** Material supplied **
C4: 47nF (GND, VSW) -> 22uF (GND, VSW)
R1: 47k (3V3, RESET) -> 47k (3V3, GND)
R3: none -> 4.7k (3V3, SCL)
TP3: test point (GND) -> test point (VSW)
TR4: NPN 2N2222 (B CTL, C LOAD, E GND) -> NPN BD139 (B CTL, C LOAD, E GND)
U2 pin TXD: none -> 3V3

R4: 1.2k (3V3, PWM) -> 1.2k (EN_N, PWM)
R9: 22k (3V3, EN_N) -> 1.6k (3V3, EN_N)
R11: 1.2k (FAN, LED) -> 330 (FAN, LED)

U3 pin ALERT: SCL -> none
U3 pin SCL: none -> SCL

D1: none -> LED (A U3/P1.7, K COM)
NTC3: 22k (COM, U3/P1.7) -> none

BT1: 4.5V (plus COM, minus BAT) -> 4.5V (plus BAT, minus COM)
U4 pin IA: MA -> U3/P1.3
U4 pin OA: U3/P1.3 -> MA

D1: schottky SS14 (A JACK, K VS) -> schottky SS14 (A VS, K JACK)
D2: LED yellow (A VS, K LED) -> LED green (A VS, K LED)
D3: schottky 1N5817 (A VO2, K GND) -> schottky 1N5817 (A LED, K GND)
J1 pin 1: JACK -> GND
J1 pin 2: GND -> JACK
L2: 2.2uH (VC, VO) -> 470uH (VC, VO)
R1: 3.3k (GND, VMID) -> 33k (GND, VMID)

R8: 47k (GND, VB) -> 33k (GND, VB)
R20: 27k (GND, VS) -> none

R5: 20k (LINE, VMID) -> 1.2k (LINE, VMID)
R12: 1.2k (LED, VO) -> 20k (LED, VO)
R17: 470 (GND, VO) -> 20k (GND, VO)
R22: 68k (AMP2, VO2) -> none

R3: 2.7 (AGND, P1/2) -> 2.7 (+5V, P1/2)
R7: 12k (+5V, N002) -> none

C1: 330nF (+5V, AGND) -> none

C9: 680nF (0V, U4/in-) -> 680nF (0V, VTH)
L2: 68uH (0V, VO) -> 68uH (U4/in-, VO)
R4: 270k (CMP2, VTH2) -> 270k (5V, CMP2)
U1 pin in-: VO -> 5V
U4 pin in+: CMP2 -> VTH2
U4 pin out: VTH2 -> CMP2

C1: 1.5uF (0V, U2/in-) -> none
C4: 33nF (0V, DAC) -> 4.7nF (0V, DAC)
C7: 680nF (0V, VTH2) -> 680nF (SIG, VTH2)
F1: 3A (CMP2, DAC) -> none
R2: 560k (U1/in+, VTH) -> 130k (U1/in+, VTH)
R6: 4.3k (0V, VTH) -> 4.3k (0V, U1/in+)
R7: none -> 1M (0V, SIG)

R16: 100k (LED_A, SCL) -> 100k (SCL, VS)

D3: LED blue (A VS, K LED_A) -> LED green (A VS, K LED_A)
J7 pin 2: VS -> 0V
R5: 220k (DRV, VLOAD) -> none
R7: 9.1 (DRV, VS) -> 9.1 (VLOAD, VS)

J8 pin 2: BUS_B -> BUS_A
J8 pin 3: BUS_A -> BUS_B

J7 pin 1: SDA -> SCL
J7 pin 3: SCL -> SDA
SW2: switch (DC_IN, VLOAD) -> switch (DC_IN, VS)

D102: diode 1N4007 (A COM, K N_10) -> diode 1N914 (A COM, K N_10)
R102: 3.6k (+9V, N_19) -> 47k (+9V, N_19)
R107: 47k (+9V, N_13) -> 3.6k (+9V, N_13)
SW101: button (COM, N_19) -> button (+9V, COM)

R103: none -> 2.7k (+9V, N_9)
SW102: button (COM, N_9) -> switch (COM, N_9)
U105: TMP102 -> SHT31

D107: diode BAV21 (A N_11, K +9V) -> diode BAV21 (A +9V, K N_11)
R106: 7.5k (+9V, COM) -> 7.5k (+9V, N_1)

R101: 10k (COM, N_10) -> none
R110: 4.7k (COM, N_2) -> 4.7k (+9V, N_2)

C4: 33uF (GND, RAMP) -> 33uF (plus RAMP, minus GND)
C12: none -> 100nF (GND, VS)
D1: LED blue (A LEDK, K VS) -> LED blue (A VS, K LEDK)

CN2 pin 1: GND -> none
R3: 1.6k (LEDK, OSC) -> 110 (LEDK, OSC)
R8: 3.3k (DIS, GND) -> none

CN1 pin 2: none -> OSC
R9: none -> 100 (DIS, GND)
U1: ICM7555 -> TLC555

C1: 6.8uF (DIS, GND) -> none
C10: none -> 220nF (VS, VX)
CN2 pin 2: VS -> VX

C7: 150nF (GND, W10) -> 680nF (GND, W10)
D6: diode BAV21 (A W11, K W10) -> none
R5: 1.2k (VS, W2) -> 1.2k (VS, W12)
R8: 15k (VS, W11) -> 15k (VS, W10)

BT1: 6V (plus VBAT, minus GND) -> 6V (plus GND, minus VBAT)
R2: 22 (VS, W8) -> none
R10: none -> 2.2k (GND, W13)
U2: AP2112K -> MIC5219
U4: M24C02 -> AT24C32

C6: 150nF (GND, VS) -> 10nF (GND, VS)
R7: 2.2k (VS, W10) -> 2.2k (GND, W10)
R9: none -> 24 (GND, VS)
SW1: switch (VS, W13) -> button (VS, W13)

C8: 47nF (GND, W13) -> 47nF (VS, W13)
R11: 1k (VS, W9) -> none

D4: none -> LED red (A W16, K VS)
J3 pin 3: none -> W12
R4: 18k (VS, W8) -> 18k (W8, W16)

** Task prompt **
Word for word, write out all of the entries.

** Exercise result **
C4: 47nF (GND, VSW) -> 22uF (GND, VSW)
R1: 47k (3V3, RESET) -> 47k (3V3, GND)
R3: none -> 4.7k (3V3, SCL)
TP3: test point (GND) -> test point (VSW)
TR4: NPN 2N2222 (B CTL, C LOAD, E GND) -> NPN BD139 (B CTL, C LOAD, E GND)
U2 pin TXD: none -> 3V3

R4: 1.2k (3V3, PWM) -> 1.2k (EN_N, PWM)
R9: 22k (3V3, EN_N) -> 1.6k (3V3, EN_N)
R11: 1.2k (FAN, LED) -> 330 (FAN, LED)

U3 pin ALERT: SCL -> none
U3 pin SCL: none -> SCL

D1: none -> LED (A U3/P1.7, K COM)
NTC3: 22k (COM, U3/P1.7) -> none

BT1: 4.5V (plus COM, minus BAT) -> 4.5V (plus BAT, minus COM)
U4 pin IA: MA -> U3/P1.3
U4 pin OA: U3/P1.3 -> MA

D1: schottky SS14 (A JACK, K VS) -> schottky SS14 (A VS, K JACK)
D2: LED yellow (A VS, K LED) -> LED green (A VS, K LED)
D3: schottky 1N5817 (A VO2, K GND) -> schottky 1N5817 (A LED, K GND)
J1 pin 1: JACK -> GND
J1 pin 2: GND -> JACK
L2: 2.2uH (VC, VO) -> 470uH (VC, VO)
R1: 3.3k (GND, VMID) -> 33k (GND, VMID)

R8: 47k (GND, VB) -> 33k (GND, VB)
R20: 27k (GND, VS) -> none

R5: 20k (LINE, VMID) -> 1.2k (LINE, VMID)
R12: 1.2k (LED, VO) -> 20k (LED, VO)
R17: 470 (GND, VO) -> 20k (GND, VO)
R22: 68k (AMP2, VO2) -> none

R3: 2.7 (AGND, P1/2) -> 2.7 (+5V, P1/2)
R7: 12k (+5V, N002) -> none

C1: 330nF (+5V, AGND) -> none

C9: 680nF (0V, U4/in-) -> 680nF (0V, VTH)
L2: 68uH (0V, VO) -> 68uH (U4/in-, VO)
R4: 270k (CMP2, VTH2) -> 270k (5V, CMP2)
U1 pin in-: VO -> 5V
U4 pin in+: CMP2 -> VTH2
U4 pin out: VTH2 -> CMP2

C1: 1.5uF (0V, U2/in-) -> none
C4: 33nF (0V, DAC) -> 4.7nF (0V, DAC)
C7: 680nF (0V, VTH2) -> 680nF (SIG, VTH2)
F1: 3A (CMP2, DAC) -> none
R2: 560k (U1/in+, VTH) -> 130k (U1/in+, VTH)
R6: 4.3k (0V, VTH) -> 4.3k (0V, U1/in+)
R7: none -> 1M (0V, SIG)

R16: 100k (LED_A, SCL) -> 100k (SCL, VS)

D3: LED blue (A VS, K LED_A) -> LED green (A VS, K LED_A)
J7 pin 2: VS -> 0V
R5: 220k (DRV, VLOAD) -> none
R7: 9.1 (DRV, VS) -> 9.1 (VLOAD, VS)

J8 pin 2: BUS_B -> BUS_A
J8 pin 3: BUS_A -> BUS_B

J7 pin 1: SDA -> SCL
J7 pin 3: SCL -> SDA
SW2: switch (DC_IN, VLOAD) -> switch (DC_IN, VS)

D102: diode 1N4007 (A COM, K N_10) -> diode 1N914 (A COM, K N_10)
R102: 3.6k (+9V, N_19) -> 47k (+9V, N_19)
R107: 47k (+9V, N_13) -> 3.6k (+9V, N_13)
SW101: button (COM, N_19) -> button (+9V, COM)

R103: none -> 2.7k (+9V, N_9)
SW102: button (COM, N_9) -> switch (COM, N_9)
U105: TMP102 -> SHT31

D107: diode BAV21 (A N_11, K +9V) -> diode BAV21 (A +9V, K N_11)
R106: 7.5k (+9V, COM) -> 7.5k (+9V, N_1)

R101: 10k (COM, N_10) -> none
R110: 4.7k (COM, N_2) -> 4.7k (+9V, N_2)

C4: 33uF (GND, RAMP) -> 33uF (plus RAMP, minus GND)
C12: none -> 100nF (GND, VS)
D1: LED blue (A LEDK, K VS) -> LED blue (A VS, K LEDK)

CN2 pin 1: GND -> none
R3: 1.6k (LEDK, OSC) -> 110 (LEDK, OSC)
R8: 3.3k (DIS, GND) -> none

CN1 pin 2: none -> OSC
R9: none -> 100 (DIS, GND)
U1: ICM7555 -> TLC555

C1: 6.8uF (DIS, GND) -> none
C10: none -> 220nF (VS, VX)
CN2 pin 2: VS -> VX

C7: 150nF (GND, W10) -> 680nF (GND, W10)
D6: diode BAV21 (A W11, K W10) -> none
R5: 1.2k (VS, W2) -> 1.2k (VS, W12)
R8: 15k (VS, W11) -> 15k (VS, W10)

BT1: 6V (plus VBAT, minus GND) -> 6V (plus GND, minus VBAT)
R2: 22 (VS, W8) -> none
R10: none -> 2.2k (GND, W13)
U2: AP2112K -> MIC5219
U4: M24C02 -> AT24C32

C6: 150nF (GND, VS) -> 10nF (GND, VS)
R7: 2.2k (VS, W10) -> 2.2k (GND, W10)
R9: none -> 24 (GND, VS)
SW1: switch (VS, W13) -> button (VS, W13)

C8: 47nF (GND, W13) -> 47nF (VS, W13)
R11: 1k (VS, W9) -> none

D4: none -> LED red (A W16, K VS)
J3 pin 3: none -> W12
R4: 18k (VS, W8) -> 18k (W8, W16)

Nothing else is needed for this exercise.